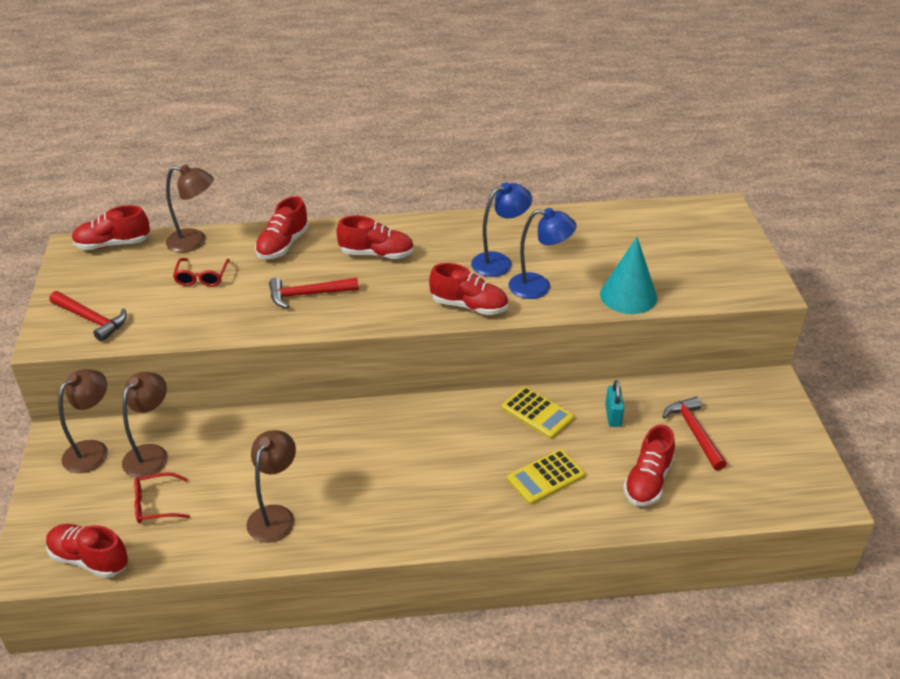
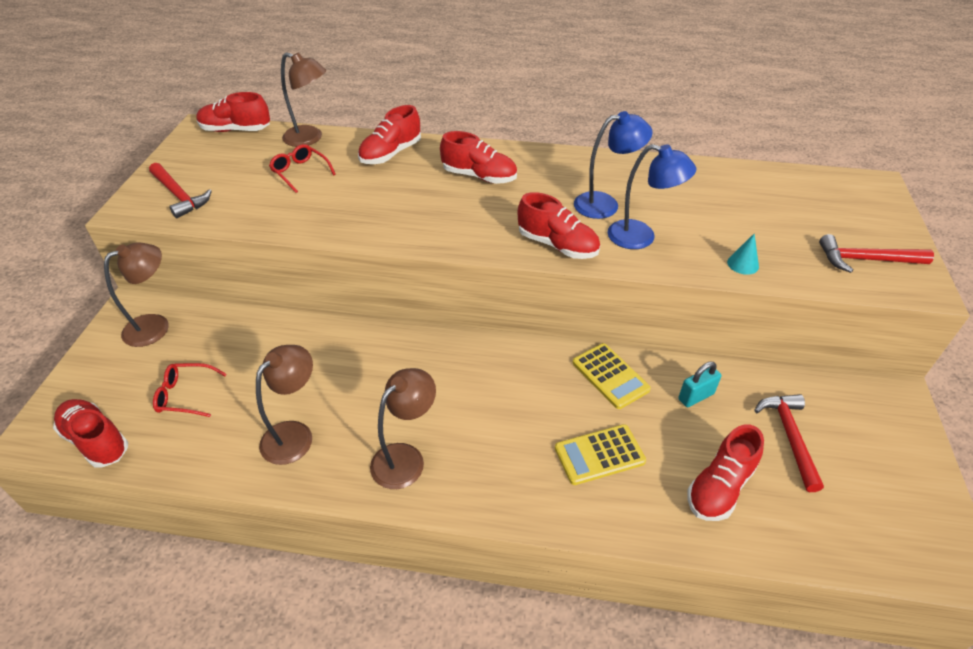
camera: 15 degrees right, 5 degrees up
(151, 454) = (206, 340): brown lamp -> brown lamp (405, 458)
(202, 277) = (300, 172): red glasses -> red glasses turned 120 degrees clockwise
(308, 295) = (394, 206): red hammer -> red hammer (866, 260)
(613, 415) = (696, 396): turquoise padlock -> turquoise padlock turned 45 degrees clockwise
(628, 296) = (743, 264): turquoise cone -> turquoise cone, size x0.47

...

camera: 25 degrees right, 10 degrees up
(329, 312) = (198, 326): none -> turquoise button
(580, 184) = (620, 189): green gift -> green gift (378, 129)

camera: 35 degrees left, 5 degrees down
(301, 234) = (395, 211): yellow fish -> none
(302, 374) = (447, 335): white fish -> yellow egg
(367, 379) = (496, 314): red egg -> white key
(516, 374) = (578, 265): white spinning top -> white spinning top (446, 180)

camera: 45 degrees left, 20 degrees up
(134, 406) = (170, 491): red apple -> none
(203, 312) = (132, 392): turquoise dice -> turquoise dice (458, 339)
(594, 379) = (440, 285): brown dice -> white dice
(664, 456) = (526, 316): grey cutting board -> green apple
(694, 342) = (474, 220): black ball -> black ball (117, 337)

* * *

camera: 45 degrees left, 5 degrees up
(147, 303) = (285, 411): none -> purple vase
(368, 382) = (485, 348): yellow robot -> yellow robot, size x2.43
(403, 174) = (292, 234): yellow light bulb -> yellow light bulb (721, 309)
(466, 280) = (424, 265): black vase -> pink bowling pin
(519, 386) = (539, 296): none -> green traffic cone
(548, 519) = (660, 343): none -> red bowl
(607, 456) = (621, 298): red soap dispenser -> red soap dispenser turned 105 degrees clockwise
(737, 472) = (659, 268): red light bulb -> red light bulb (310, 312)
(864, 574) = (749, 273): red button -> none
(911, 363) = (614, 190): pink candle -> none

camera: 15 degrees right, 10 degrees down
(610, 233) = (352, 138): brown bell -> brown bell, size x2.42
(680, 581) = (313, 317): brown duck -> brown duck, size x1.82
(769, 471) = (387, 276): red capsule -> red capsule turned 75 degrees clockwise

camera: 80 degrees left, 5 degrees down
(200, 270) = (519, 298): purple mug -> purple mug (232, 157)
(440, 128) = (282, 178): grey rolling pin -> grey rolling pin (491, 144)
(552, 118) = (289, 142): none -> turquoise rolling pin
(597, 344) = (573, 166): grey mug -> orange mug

### WORK TASK
Which lines run from the one holding "camera: 80 degrees left, 5 degrees down" through the one holding "(597, 344) = (573, 166): grey" in the records above? Repeat them exactly, both included, and nothing more.

### YOUR RESPONSE
camera: 80 degrees left, 5 degrees down
(200, 270) = (519, 298): purple mug -> purple mug (232, 157)
(440, 128) = (282, 178): grey rolling pin -> grey rolling pin (491, 144)
(552, 118) = (289, 142): none -> turquoise rolling pin
(597, 344) = (573, 166): grey mug -> orange mug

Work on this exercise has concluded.